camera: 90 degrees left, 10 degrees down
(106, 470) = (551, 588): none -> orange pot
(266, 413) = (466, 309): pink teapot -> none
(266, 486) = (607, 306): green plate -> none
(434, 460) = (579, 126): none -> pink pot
==
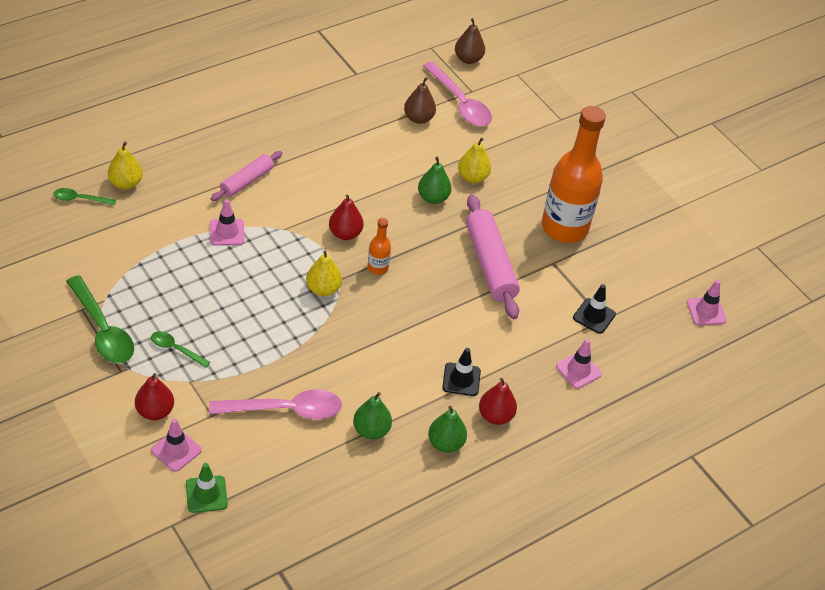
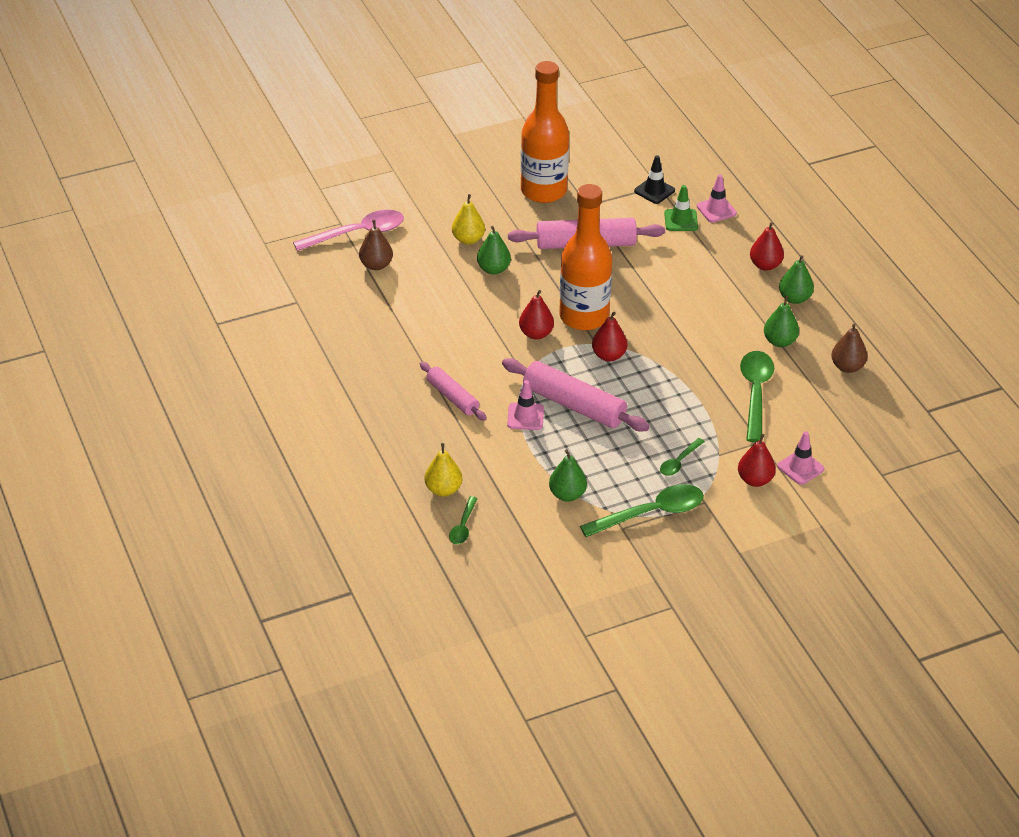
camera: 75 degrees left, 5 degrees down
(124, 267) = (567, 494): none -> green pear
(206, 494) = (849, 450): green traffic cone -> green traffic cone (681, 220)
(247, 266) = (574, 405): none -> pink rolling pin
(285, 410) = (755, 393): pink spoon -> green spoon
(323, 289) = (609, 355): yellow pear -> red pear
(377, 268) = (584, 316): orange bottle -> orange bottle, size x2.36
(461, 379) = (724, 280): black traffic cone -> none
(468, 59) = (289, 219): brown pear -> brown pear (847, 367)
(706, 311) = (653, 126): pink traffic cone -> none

### [Task statement]
Starting with the line that holds "(323, 289) = (609, 355): yellow" and ending with the line that holds "(706, 311) = (653, 126): pink", retype every line in the data above exactly, and nothing else.

### [Exercise result]
(323, 289) = (609, 355): yellow pear -> red pear
(377, 268) = (584, 316): orange bottle -> orange bottle, size x2.36
(461, 379) = (724, 280): black traffic cone -> none
(468, 59) = (289, 219): brown pear -> brown pear (847, 367)
(706, 311) = (653, 126): pink traffic cone -> none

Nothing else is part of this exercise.